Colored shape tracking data
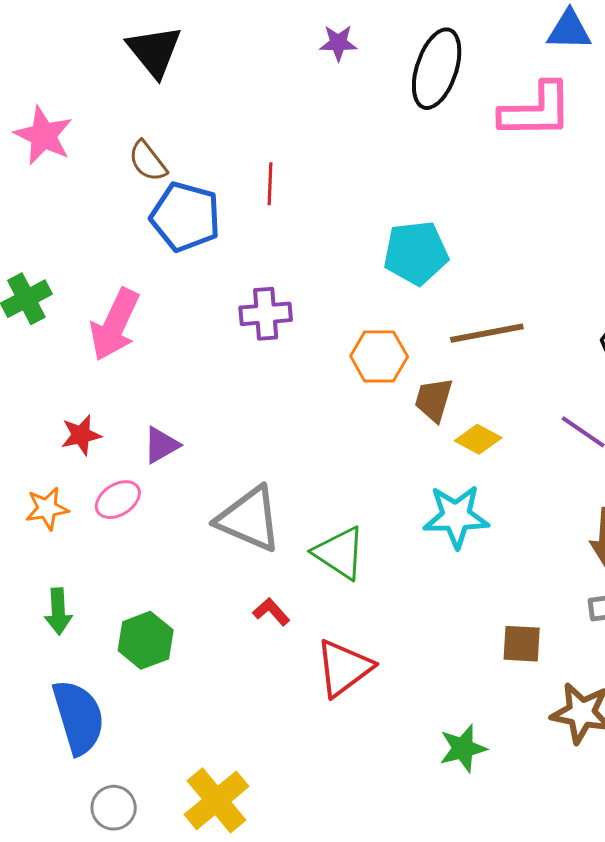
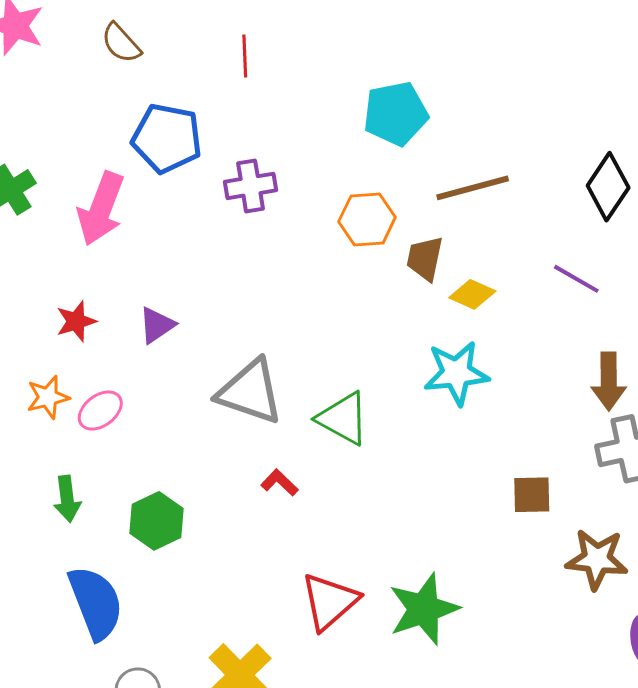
blue pentagon: (185, 217) -> (167, 138), moved
pink ellipse: (118, 500) -> (100, 411), moved
red triangle: (344, 668) -> (330, 602), moved
green star: (463, 748) -> (424, 609), moved, size x1.5

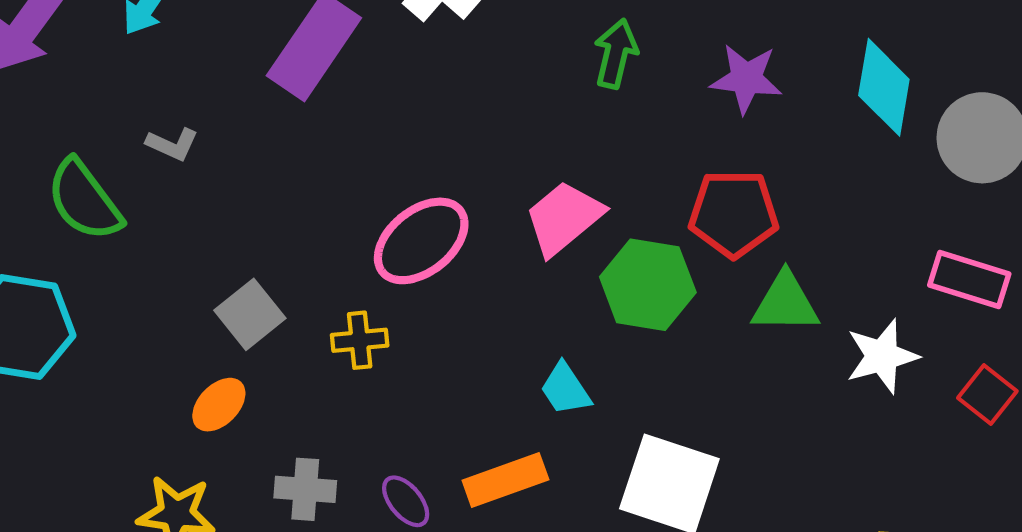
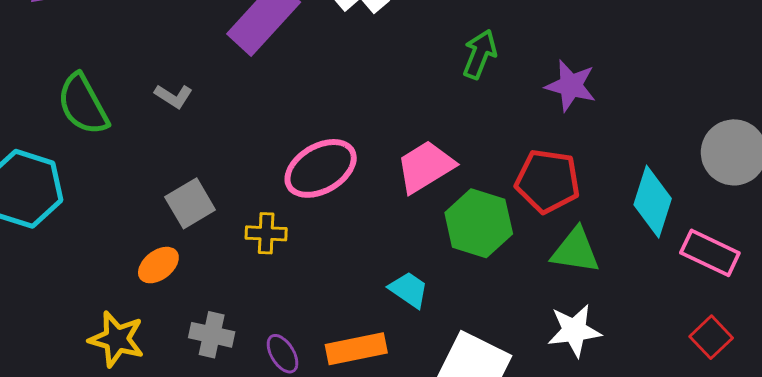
cyan diamond: (884, 87) -> (653, 202), moved
gray L-shape: (172, 144) -> (174, 96), moved
white star: (882, 356) -> (574, 331), moved
cyan trapezoid: (565, 389) -> (409, 290), turned 150

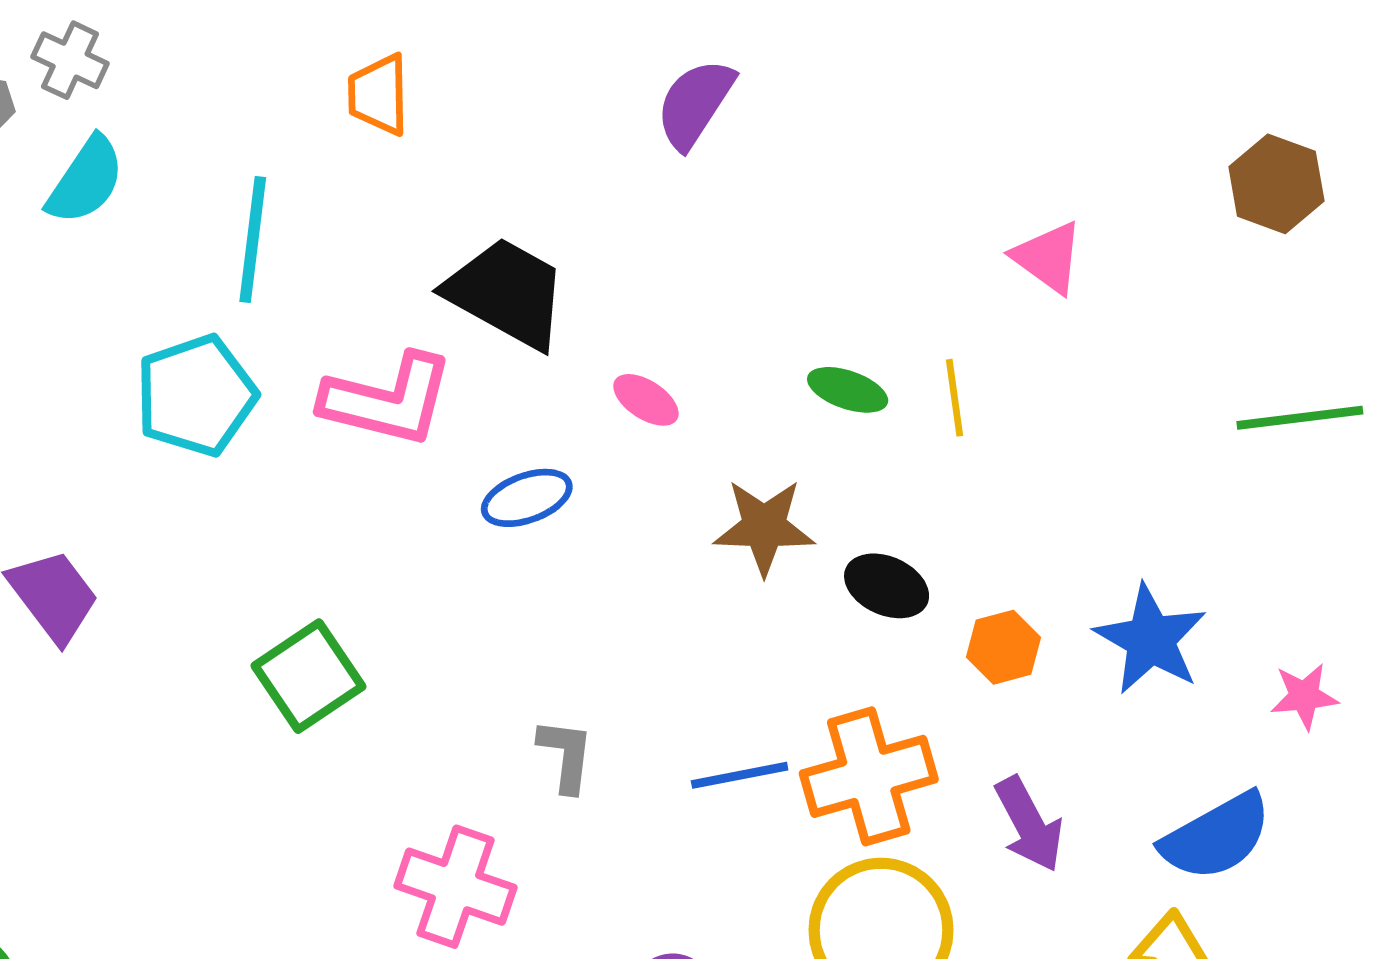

WORK INSTRUCTIONS:
From the data, collect all lines where the string "star" appears.

TASK RESPONSE:
green star: (463, 748) -> (424, 609), moved, size x1.5
white star: (882, 356) -> (574, 331), moved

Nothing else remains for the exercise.